## [Exercise]
Up to and including the final line, retype each line of the records below, starting with the one that contains "Q1: NMOS IRF540".

Stored entries

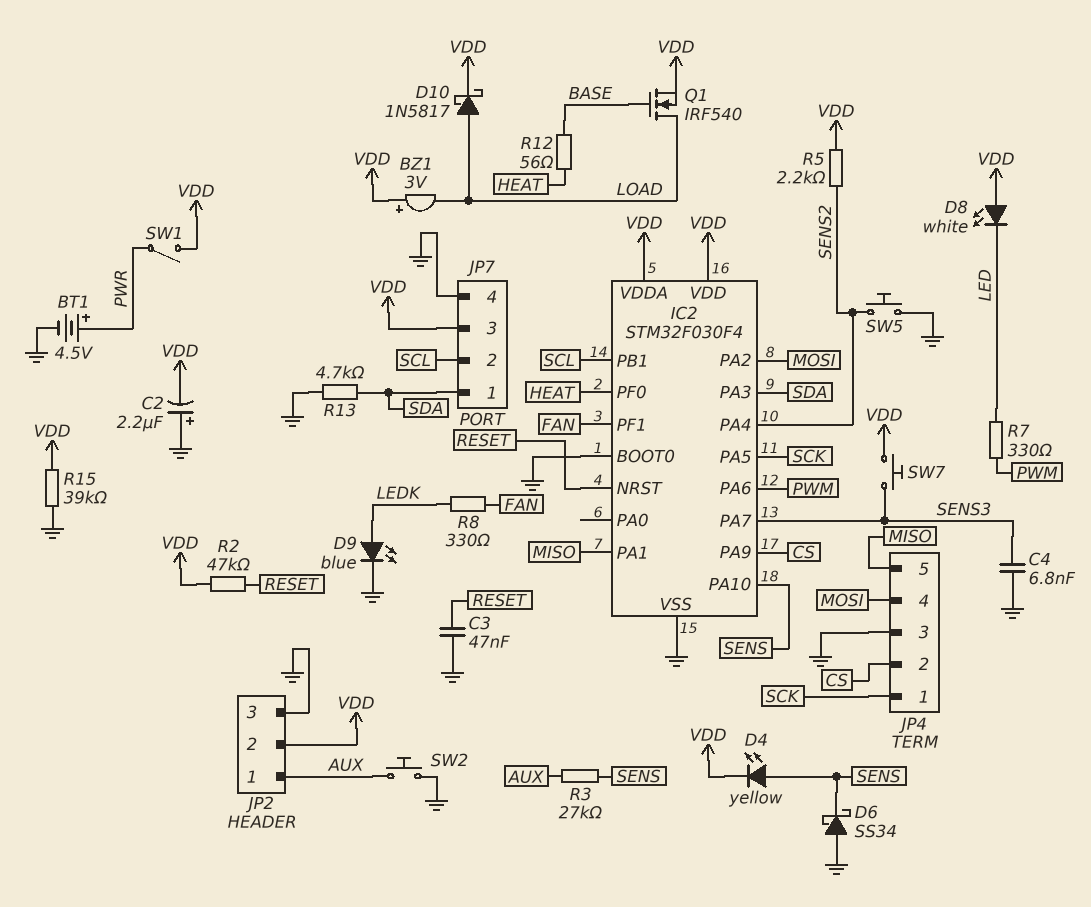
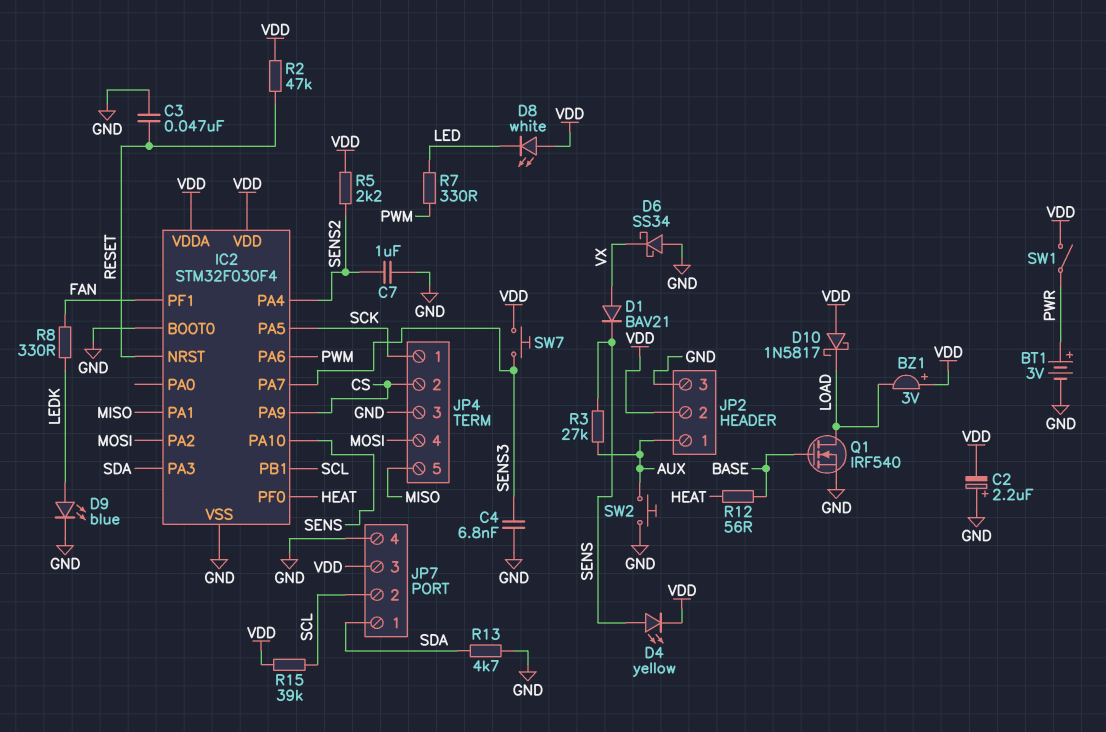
BT1: 4.5V (plus PWR, minus GND) -> 3V (plus PWR, minus GND)
C7: none -> 1uF (GND, SENS2)
D1: none -> diode BAV21 (A VX, K SENS)
D6: schottky SS34 (A GND, K SENS) -> schottky SS34 (A GND, K VX)
D10: schottky 1N5817 (A LOAD, K VDD) -> schottky 1N5817 (A VDD, K LOAD)
Q1: NMOS IRF540 (G BASE, D LOAD, S VDD) -> NMOS IRF540 (G BASE, D LOAD, S GND)
R15: 39k (GND, VDD) -> 39k (SCL, VDD)
SW5: button (GND, SENS2) -> none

## [Task result]
Q1: NMOS IRF540 (G BASE, D LOAD, S VDD) -> NMOS IRF540 (G BASE, D LOAD, S GND)
R15: 39k (GND, VDD) -> 39k (SCL, VDD)
SW5: button (GND, SENS2) -> none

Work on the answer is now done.